WHAT TO DO: The result should be the lines from the one holding "STEPPER3 pin IN2: SCK -> RX" to the final line of the records below, repeated exactly and with no pictures.

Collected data
---+---

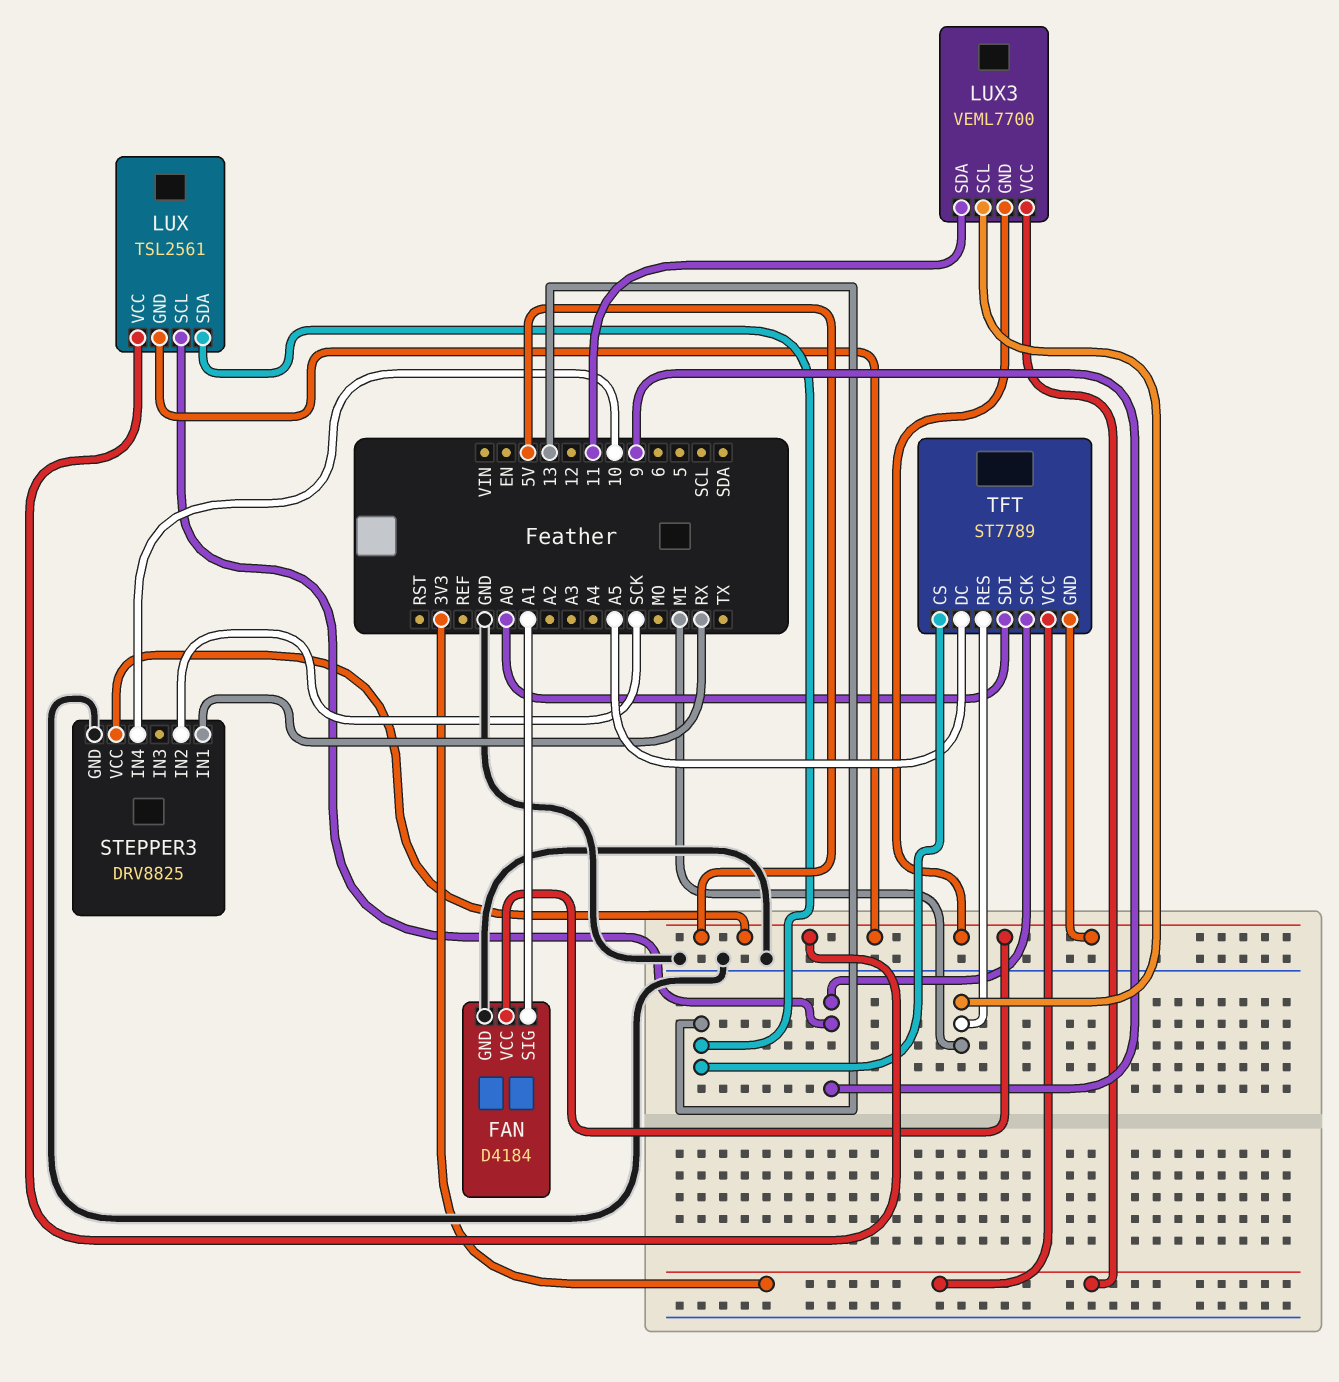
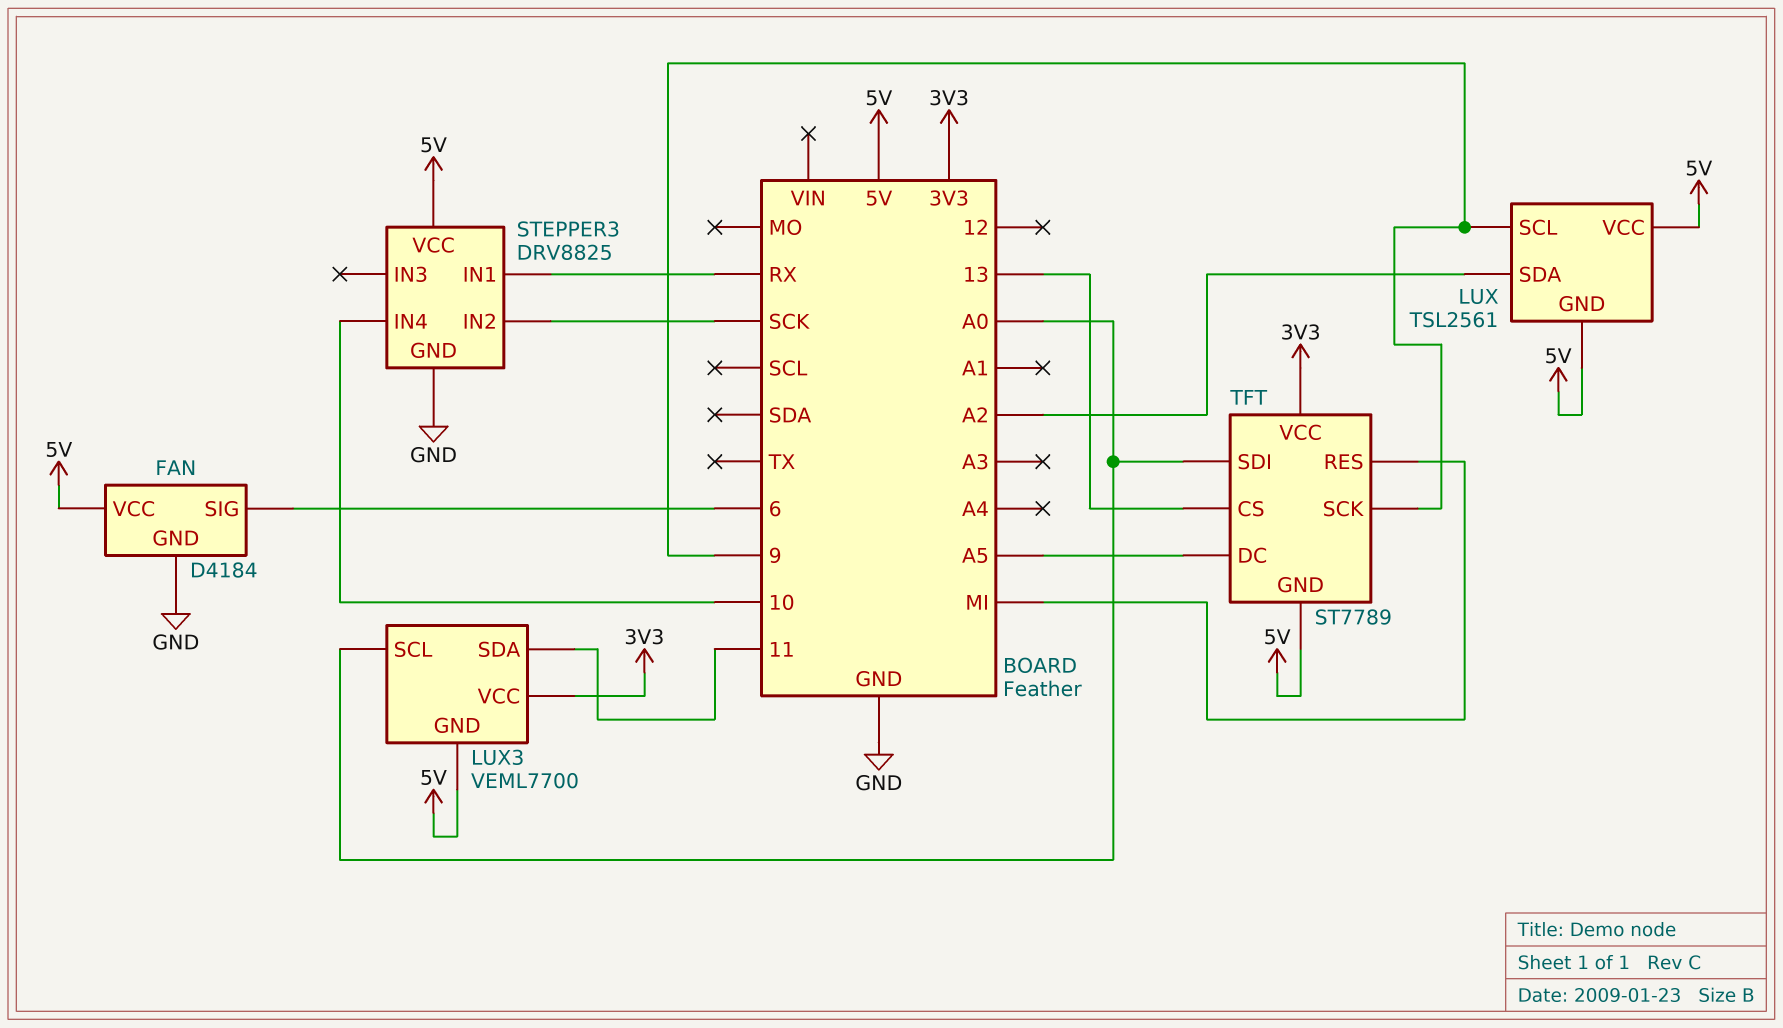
FAN pin SIG: A1 -> 6
LUX pin SDA: 13 -> A2
LUX3 pin SCL: MI -> A0

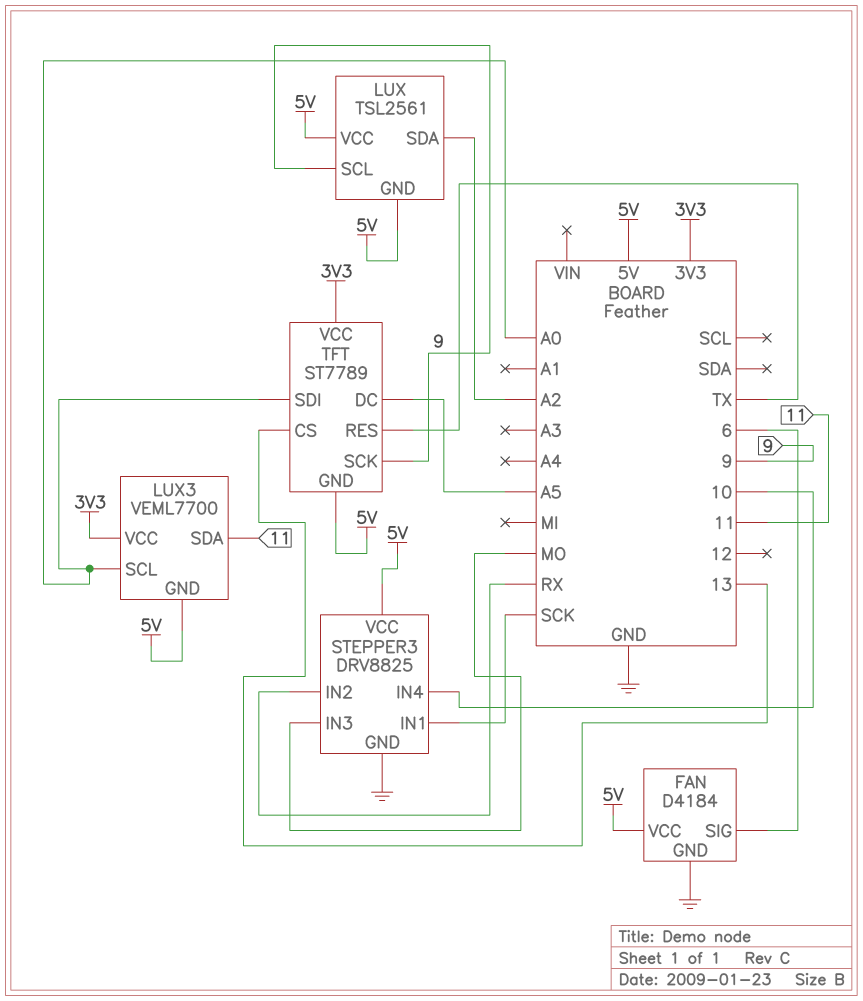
STEPPER3 pin IN1: RX -> SCK
STEPPER3 pin IN2: SCK -> RX
STEPPER3 pin IN3: none -> MO
TFT pin RES: MI -> TX

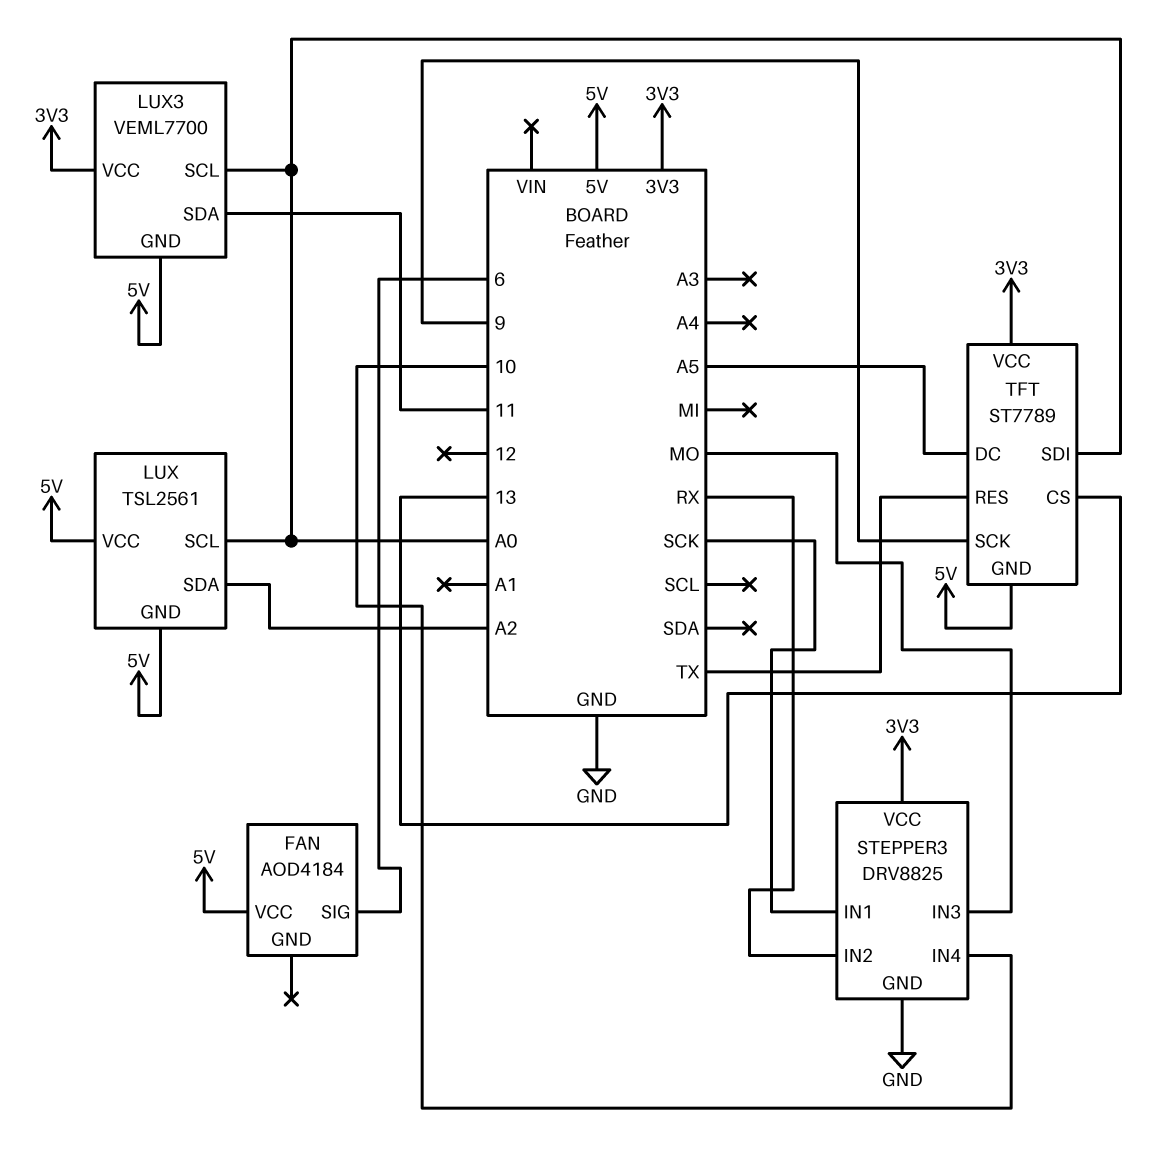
FAN: D4184 -> AOD4184
FAN pin GND: GND -> none
LUX pin SCL: 9 -> A0
STEPPER3 pin VCC: 5V -> 3V3

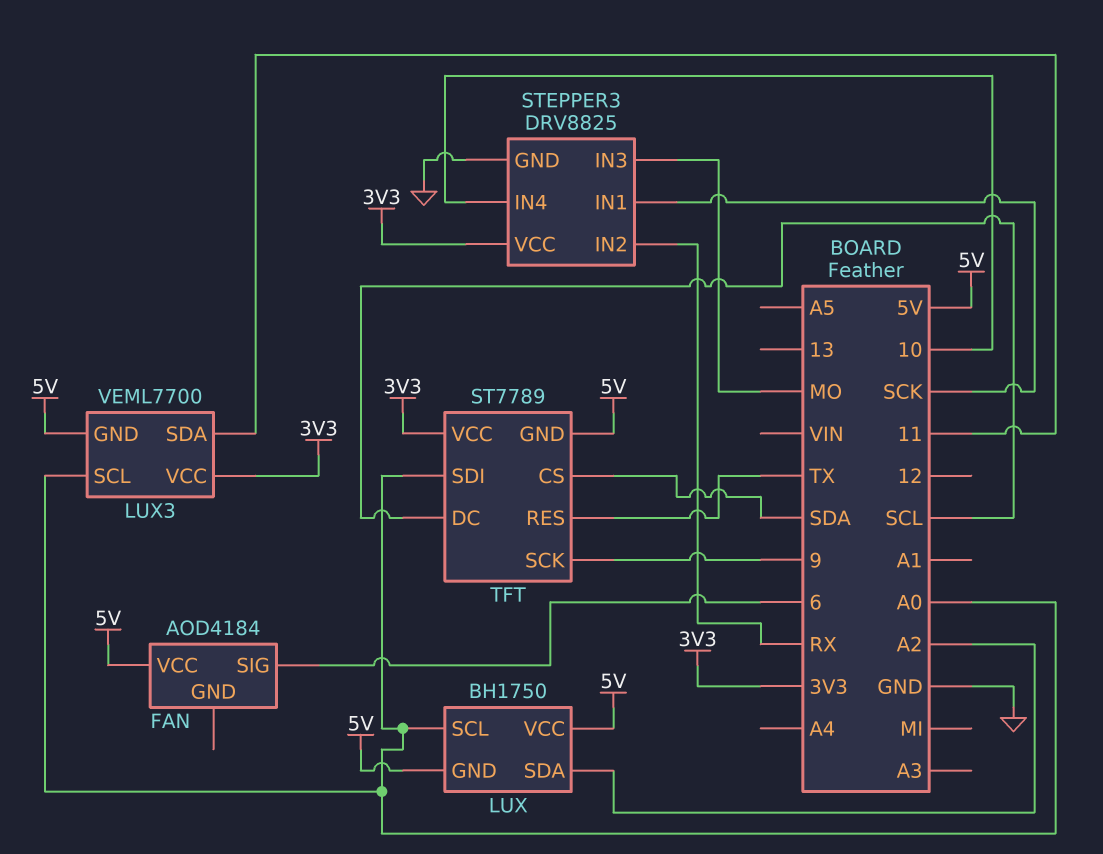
LUX: TSL2561 -> BH1750
TFT pin CS: 13 -> SDA
TFT pin DC: A5 -> SCL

---+---

ANSWER AREA:
STEPPER3 pin IN2: SCK -> RX
STEPPER3 pin IN3: none -> MO
TFT pin RES: MI -> TX

FAN: D4184 -> AOD4184
FAN pin GND: GND -> none
LUX pin SCL: 9 -> A0
STEPPER3 pin VCC: 5V -> 3V3

LUX: TSL2561 -> BH1750
TFT pin CS: 13 -> SDA
TFT pin DC: A5 -> SCL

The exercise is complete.